Task to complete:
Print only what runs from the line that includes "(521, 202) = (658, 166): black" to the end of the listing, word for word, and do not include any pictures.

= Beginning of Section =

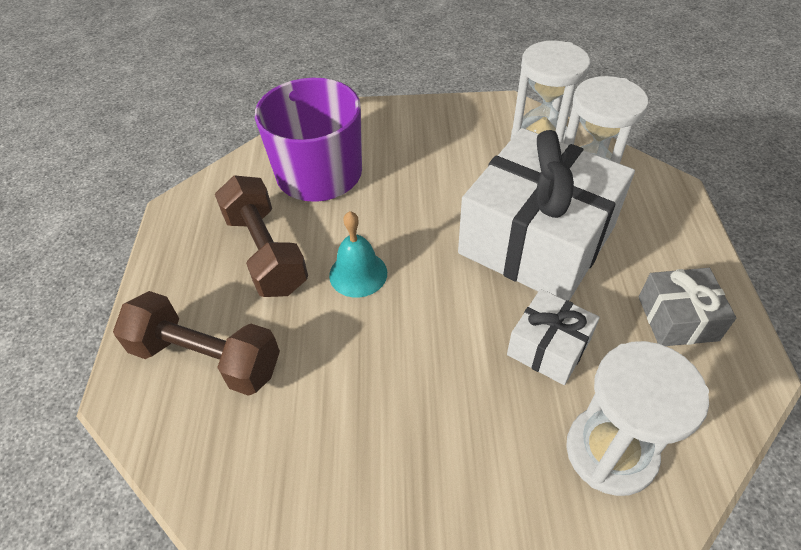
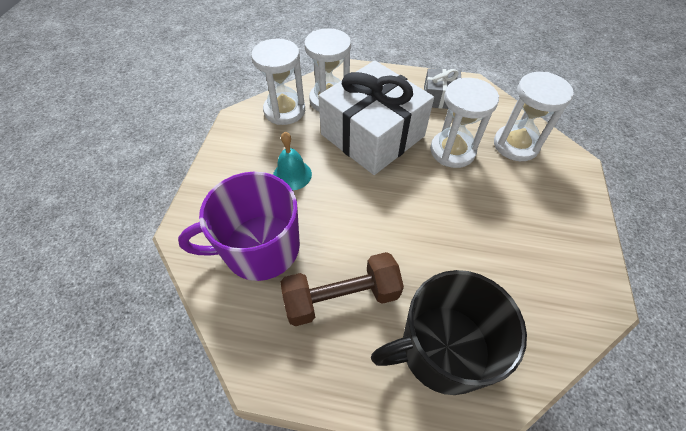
camera: 80 degrees left, 5 degrees up
(206, 358) = (442, 349): brown dumbbell -> black mug
(358, 274) = (379, 235): turquoise bell -> turquoise bell (292, 175)
(548, 347) = (452, 151): white gift -> white hourglass

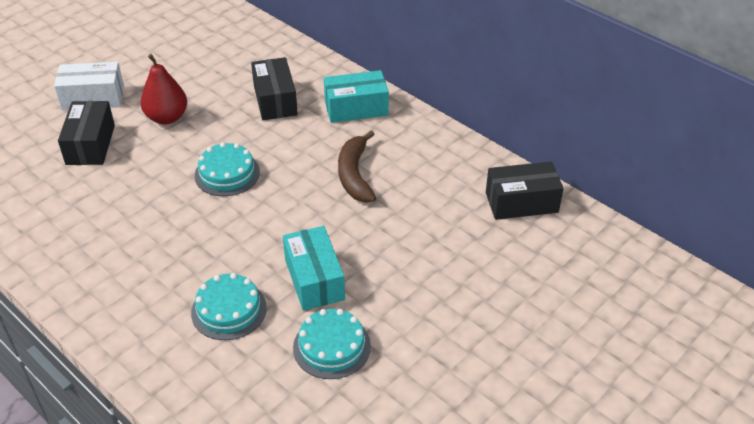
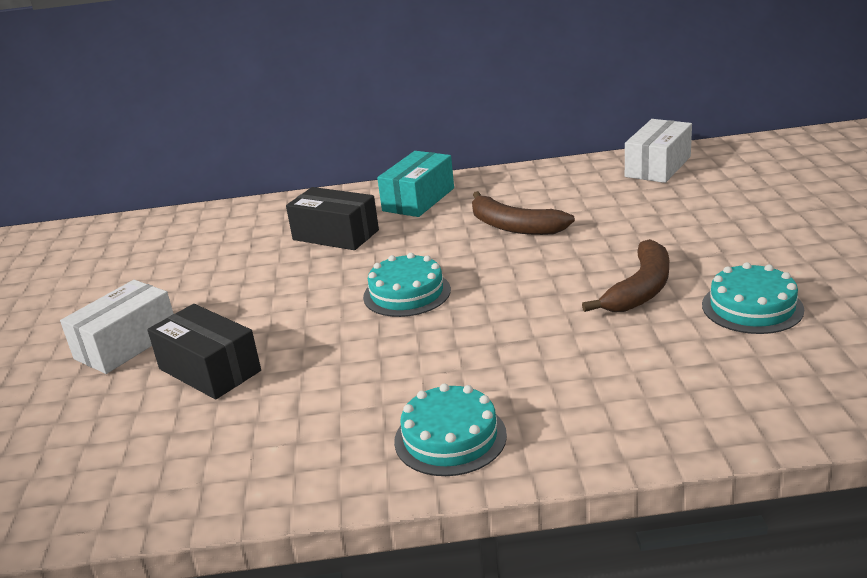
camera: 45 degrees left, 15 degrees down
(167, 118) = (252, 304): red pear -> none
(229, 310) = (629, 353): turquoise cake -> turquoise cake (450, 438)
(314, 279) = (640, 289): turquoise box -> brown banana
(521, 202) = (658, 166): black box -> white box

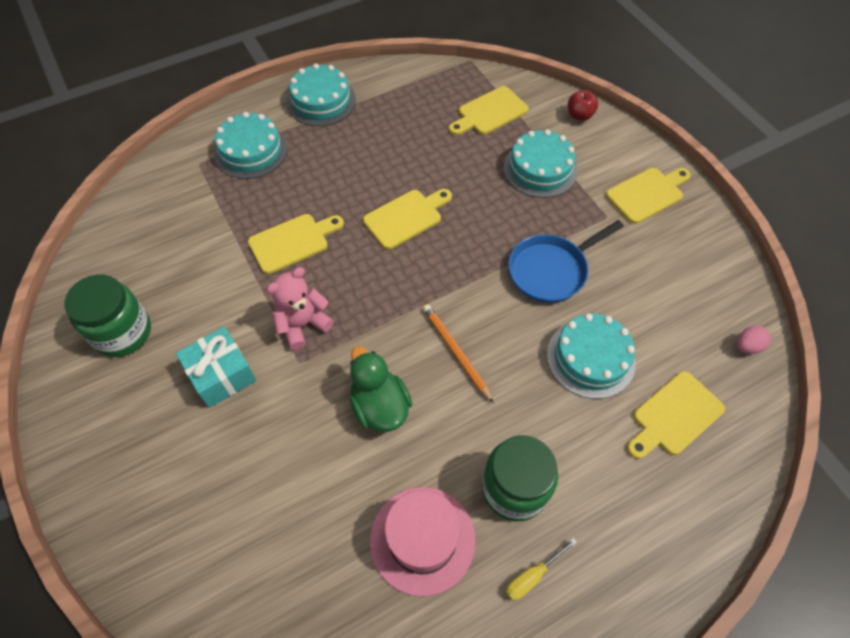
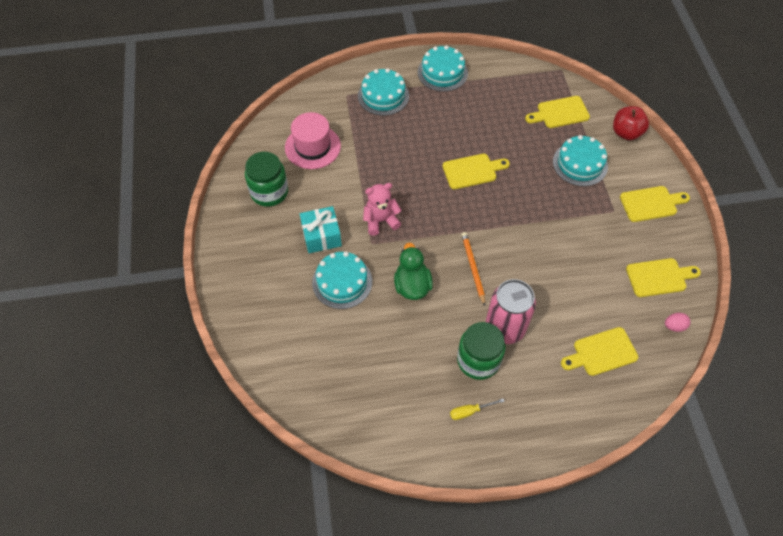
camera: 20 degrees right, 0 degrees up
(292, 242) = (391, 166): yellow cutting board -> yellow cutting board (659, 277)
(422, 540) = (411, 369): pink hat -> pink hat (312, 147)
(532, 426) = (505, 328): none -> pink can
(551, 270) = (558, 235): blue pan -> none
(579, 115) = (626, 133): red apple -> red apple, size x1.51
(591, 358) = (561, 299): turquoise cake -> turquoise cake (342, 282)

= End of Section =

Your solution:
(521, 202) = (658, 166): black box -> white box

camera: 20 degrees right, 0 degrees up
(292, 242) = (391, 166): yellow cutting board -> yellow cutting board (659, 277)
(422, 540) = (411, 369): pink hat -> pink hat (312, 147)
(532, 426) = (505, 328): none -> pink can
(551, 270) = (558, 235): blue pan -> none
(579, 115) = (626, 133): red apple -> red apple, size x1.51
(591, 358) = (561, 299): turquoise cake -> turquoise cake (342, 282)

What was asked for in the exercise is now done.